**TASK OBJECTIVE:**
Without including any picture, return the complete set of records exactly.
SUPPLIED MATERIAL START
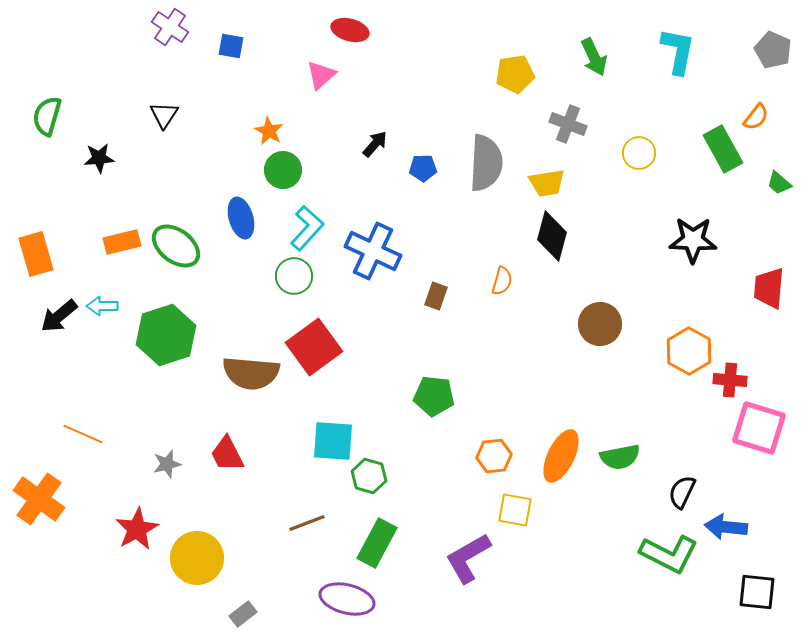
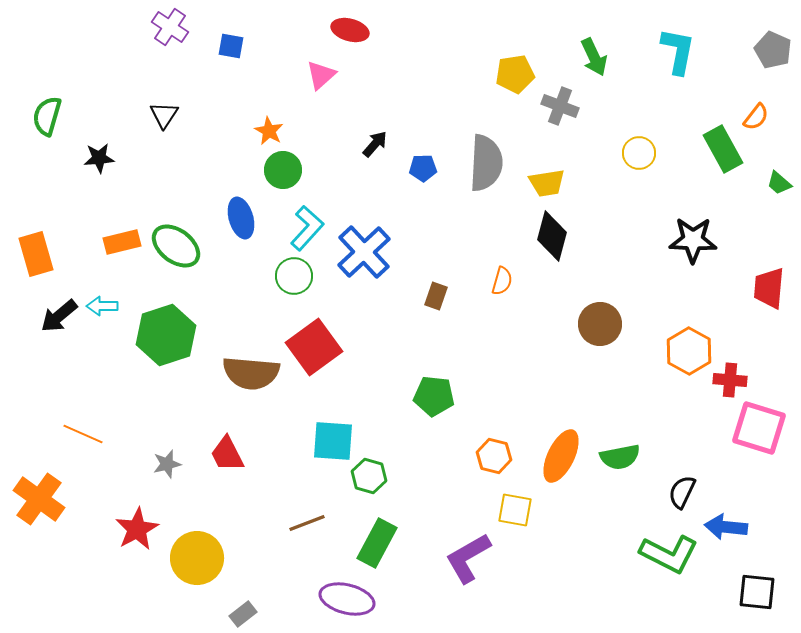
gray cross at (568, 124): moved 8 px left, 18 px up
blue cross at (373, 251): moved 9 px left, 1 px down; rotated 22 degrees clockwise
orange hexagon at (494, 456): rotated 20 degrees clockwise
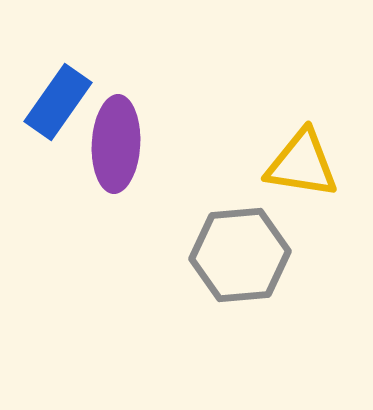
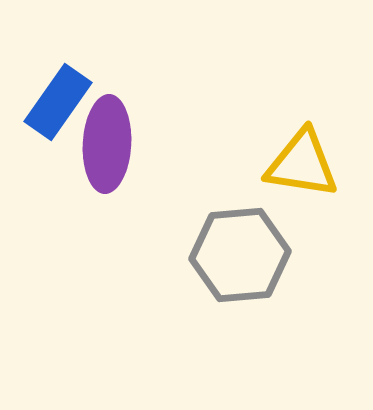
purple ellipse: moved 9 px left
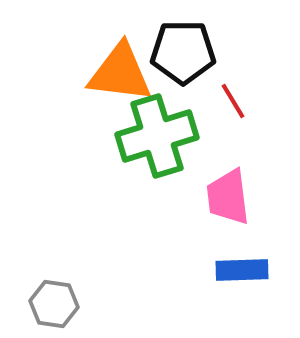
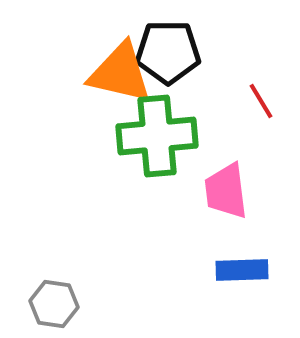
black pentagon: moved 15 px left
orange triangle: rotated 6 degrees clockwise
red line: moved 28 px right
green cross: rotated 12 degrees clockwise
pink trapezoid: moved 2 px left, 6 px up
SUPPLIED MATERIAL END
**TASK RESPONSE:**
gray cross at (568, 124): moved 8 px left, 18 px up
blue cross at (373, 251): moved 9 px left, 1 px down; rotated 22 degrees clockwise
orange hexagon at (494, 456): rotated 20 degrees clockwise
purple ellipse: moved 9 px left
black pentagon: moved 15 px left
orange triangle: rotated 6 degrees clockwise
red line: moved 28 px right
green cross: rotated 12 degrees clockwise
pink trapezoid: moved 2 px left, 6 px up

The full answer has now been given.